▶ **GIVEN INSTRUCTION**:
Transcribe every record that appears below, exactly and in full.

▶ **GIVEN DATA**:

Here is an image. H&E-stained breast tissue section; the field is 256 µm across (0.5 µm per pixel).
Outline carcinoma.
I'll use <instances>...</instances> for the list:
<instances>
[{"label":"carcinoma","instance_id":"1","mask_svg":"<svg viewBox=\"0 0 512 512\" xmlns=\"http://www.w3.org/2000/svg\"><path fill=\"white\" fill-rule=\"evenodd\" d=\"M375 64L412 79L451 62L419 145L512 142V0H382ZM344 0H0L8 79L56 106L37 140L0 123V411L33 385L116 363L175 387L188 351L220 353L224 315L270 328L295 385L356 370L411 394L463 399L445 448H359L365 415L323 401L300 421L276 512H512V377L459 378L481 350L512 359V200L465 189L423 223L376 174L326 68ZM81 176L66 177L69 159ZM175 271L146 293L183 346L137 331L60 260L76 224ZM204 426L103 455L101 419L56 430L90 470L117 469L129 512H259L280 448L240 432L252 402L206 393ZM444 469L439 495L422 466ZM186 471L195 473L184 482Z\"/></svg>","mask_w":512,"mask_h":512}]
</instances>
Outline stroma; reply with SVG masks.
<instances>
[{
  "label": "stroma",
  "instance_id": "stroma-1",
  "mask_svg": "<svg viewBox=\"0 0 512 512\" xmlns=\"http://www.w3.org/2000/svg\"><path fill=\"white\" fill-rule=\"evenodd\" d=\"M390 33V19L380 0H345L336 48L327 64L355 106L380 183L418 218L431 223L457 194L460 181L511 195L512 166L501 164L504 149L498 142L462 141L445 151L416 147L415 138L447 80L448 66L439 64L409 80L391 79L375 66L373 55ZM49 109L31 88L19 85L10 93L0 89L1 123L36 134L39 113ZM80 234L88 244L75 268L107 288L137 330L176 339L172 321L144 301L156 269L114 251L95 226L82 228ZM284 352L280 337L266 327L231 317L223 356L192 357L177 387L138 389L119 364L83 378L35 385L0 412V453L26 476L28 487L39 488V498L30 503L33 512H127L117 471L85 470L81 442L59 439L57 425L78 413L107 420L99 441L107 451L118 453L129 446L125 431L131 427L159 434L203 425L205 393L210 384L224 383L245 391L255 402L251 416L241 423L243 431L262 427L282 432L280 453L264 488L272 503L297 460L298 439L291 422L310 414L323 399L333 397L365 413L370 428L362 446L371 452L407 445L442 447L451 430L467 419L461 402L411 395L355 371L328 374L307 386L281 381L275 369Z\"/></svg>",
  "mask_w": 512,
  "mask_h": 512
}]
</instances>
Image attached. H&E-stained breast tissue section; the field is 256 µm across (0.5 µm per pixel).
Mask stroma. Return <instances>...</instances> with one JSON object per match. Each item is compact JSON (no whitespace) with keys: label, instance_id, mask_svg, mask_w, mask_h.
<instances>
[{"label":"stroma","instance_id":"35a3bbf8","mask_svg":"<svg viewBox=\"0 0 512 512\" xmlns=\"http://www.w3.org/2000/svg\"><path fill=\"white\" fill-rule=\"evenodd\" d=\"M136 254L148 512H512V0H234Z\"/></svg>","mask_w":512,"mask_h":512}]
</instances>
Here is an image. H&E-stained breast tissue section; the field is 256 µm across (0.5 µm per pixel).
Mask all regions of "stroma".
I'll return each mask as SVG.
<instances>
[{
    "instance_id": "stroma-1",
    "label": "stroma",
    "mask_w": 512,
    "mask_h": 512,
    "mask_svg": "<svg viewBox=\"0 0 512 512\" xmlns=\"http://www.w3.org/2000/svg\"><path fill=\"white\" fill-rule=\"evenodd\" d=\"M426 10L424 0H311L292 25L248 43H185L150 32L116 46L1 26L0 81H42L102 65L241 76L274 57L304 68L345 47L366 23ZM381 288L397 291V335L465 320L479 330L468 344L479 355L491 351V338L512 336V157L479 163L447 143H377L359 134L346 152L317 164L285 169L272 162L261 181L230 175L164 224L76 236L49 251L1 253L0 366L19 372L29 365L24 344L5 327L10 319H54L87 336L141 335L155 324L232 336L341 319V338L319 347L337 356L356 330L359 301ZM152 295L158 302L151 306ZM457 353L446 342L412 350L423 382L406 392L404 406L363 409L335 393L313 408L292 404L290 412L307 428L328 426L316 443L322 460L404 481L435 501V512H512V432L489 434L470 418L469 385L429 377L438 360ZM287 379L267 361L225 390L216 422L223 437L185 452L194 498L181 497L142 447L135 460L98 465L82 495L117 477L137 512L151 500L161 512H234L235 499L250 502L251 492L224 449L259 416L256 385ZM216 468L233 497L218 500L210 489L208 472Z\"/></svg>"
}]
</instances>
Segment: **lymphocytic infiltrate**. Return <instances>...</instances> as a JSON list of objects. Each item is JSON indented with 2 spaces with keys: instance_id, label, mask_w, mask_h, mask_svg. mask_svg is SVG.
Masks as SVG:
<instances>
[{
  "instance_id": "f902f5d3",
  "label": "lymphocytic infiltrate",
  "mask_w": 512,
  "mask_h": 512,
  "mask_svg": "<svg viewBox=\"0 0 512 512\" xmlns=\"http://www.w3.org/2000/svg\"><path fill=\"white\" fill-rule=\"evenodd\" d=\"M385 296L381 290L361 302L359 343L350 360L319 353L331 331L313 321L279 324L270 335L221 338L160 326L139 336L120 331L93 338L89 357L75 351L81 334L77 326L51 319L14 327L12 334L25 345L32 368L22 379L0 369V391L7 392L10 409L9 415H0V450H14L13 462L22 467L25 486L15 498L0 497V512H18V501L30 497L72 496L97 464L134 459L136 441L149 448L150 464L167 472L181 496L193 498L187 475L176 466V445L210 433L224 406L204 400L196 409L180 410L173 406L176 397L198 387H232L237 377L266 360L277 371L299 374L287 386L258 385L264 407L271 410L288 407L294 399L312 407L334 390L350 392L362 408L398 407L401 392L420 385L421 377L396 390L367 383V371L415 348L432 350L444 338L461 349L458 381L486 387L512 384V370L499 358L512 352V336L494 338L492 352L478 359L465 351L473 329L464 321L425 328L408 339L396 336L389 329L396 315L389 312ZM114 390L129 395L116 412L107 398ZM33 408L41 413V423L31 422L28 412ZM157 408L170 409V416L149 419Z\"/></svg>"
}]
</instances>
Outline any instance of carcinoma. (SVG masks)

▶ **THE OUTPUT**:
Here is an image. H&E-stained breast tissue section; the field is 256 µm across (0.5 µm per pixel).
Outline carcinoma.
I'll use <instances>...</instances> for the list:
<instances>
[{"label":"carcinoma","instance_id":"1","mask_svg":"<svg viewBox=\"0 0 512 512\" xmlns=\"http://www.w3.org/2000/svg\"><path fill=\"white\" fill-rule=\"evenodd\" d=\"M375 64L412 79L451 62L419 145L512 142V0H382ZM344 0H0L8 79L56 106L37 140L0 123V411L33 385L116 363L175 387L188 351L220 353L224 315L270 328L295 385L356 370L411 394L463 399L445 448H359L365 415L323 401L300 421L276 512H512V377L459 378L481 350L512 359V200L465 189L423 223L376 174L326 68ZM81 176L66 177L69 159ZM175 271L146 293L183 346L137 331L60 260L76 224ZM204 426L103 455L101 419L56 430L90 470L117 469L129 512H259L280 448L240 432L252 402L206 393ZM444 469L439 495L422 466ZM186 471L195 473L184 482Z\"/></svg>","mask_w":512,"mask_h":512}]
</instances>
Outline stroma; reply with SVG masks.
<instances>
[{
  "label": "stroma",
  "instance_id": "stroma-1",
  "mask_svg": "<svg viewBox=\"0 0 512 512\" xmlns=\"http://www.w3.org/2000/svg\"><path fill=\"white\" fill-rule=\"evenodd\" d=\"M390 33V19L380 0H345L336 48L327 64L355 106L380 183L418 218L431 223L457 194L460 181L511 195L512 166L501 164L504 149L498 142L462 141L445 151L416 147L415 138L447 80L448 66L439 64L409 80L391 79L375 66L373 55ZM49 109L31 88L19 85L10 93L0 89L1 123L36 134L39 113ZM80 234L88 244L75 268L107 288L137 330L176 339L172 321L144 301L156 269L114 251L95 226L82 228ZM284 352L280 337L266 327L231 317L223 356L192 357L177 387L138 389L119 364L83 378L35 385L0 412V453L26 476L28 487L39 488V498L30 503L33 512H127L117 471L85 470L81 442L59 439L57 425L78 413L107 420L99 441L107 451L118 453L129 446L125 431L131 427L159 434L203 425L205 393L210 384L224 383L245 391L255 402L251 416L241 423L243 431L262 427L282 432L280 453L264 488L272 503L297 460L298 439L291 422L310 414L323 399L333 397L365 413L370 428L362 446L371 452L407 445L442 447L451 430L467 419L461 402L411 395L355 371L328 374L307 386L281 381L275 369Z\"/></svg>",
  "mask_w": 512,
  "mask_h": 512
}]
</instances>
Image attached. H&E-stained breast tissue section; the field is 256 µm across (0.5 µm per pixel).
Mask stroma. Return <instances>...</instances> with one JSON object per match. Each item is compact JSON (no whitespace) with keys: label, instance_id, mask_svg, mask_w, mask_h.
<instances>
[{"label":"stroma","instance_id":"35a3bbf8","mask_svg":"<svg viewBox=\"0 0 512 512\" xmlns=\"http://www.w3.org/2000/svg\"><path fill=\"white\" fill-rule=\"evenodd\" d=\"M136 254L148 512H512V0H234Z\"/></svg>","mask_w":512,"mask_h":512}]
</instances>
Here is an image. H&E-stained breast tissue section; the field is 256 µm across (0.5 µm per pixel).
Mask all regions of "stroma".
I'll return each mask as SVG.
<instances>
[{
    "instance_id": "stroma-1",
    "label": "stroma",
    "mask_w": 512,
    "mask_h": 512,
    "mask_svg": "<svg viewBox=\"0 0 512 512\" xmlns=\"http://www.w3.org/2000/svg\"><path fill=\"white\" fill-rule=\"evenodd\" d=\"M426 10L424 0H311L292 25L248 43H185L150 32L116 46L1 26L0 81H42L102 65L241 76L274 57L304 68L345 47L366 23ZM381 288L397 291V335L465 320L479 330L468 344L479 355L491 351V338L512 336V157L479 163L447 143H377L359 134L346 152L317 164L285 169L272 162L261 181L230 175L164 224L76 236L49 251L1 253L0 366L19 372L29 365L24 344L5 327L10 319H54L87 336L141 335L155 324L232 336L341 319V338L319 347L337 356L356 330L359 301ZM152 295L158 302L151 306ZM457 353L446 342L412 350L423 382L406 392L404 406L363 409L335 393L313 408L292 404L290 412L307 428L328 426L316 443L322 460L404 481L435 501V512H512V432L489 434L470 418L469 385L429 377L438 360ZM287 379L267 361L225 390L216 422L223 437L185 452L194 498L181 497L142 447L135 460L98 465L82 495L117 477L137 512L151 500L161 512H234L235 499L250 502L251 492L224 449L259 416L256 385ZM216 468L233 497L218 500L210 489L208 472Z\"/></svg>"
}]
</instances>
Segment: **lymphocytic infiltrate**. Return <instances>...</instances> as a JSON list of objects. Each item is JSON indented with 2 spaces with keys: instance_id, label, mask_w, mask_h, mask_svg. mask_svg is SVG.
Masks as SVG:
<instances>
[{
  "instance_id": "f902f5d3",
  "label": "lymphocytic infiltrate",
  "mask_w": 512,
  "mask_h": 512,
  "mask_svg": "<svg viewBox=\"0 0 512 512\" xmlns=\"http://www.w3.org/2000/svg\"><path fill=\"white\" fill-rule=\"evenodd\" d=\"M385 296L381 290L361 302L359 343L350 360L319 353L331 331L313 321L279 324L270 335L221 338L160 326L139 336L120 331L93 338L89 357L75 351L81 334L77 326L51 319L14 327L12 334L25 345L32 368L22 379L0 369V391L7 392L10 409L9 415H0V450H14L13 462L22 467L25 486L15 498L0 497V512H18V501L30 497L72 496L97 464L134 459L136 441L149 448L150 464L167 472L181 496L193 498L187 475L176 466V445L210 433L224 406L204 400L196 409L180 410L173 406L176 397L198 387H232L237 377L266 360L277 371L299 374L287 386L258 385L264 407L271 410L288 407L294 399L312 407L334 390L350 392L362 408L398 407L401 392L420 385L421 377L396 390L367 383V371L415 348L432 350L444 338L461 349L458 381L486 387L512 384V370L499 358L512 352V336L494 338L492 352L478 359L465 351L473 329L464 321L425 328L408 339L396 336L389 329L396 315L389 312ZM114 390L129 395L116 412L107 398ZM33 408L41 413V423L31 422L28 412ZM157 408L170 409V416L149 419Z\"/></svg>"
}]
</instances>
Outline any instance of carcinoma. (SVG masks)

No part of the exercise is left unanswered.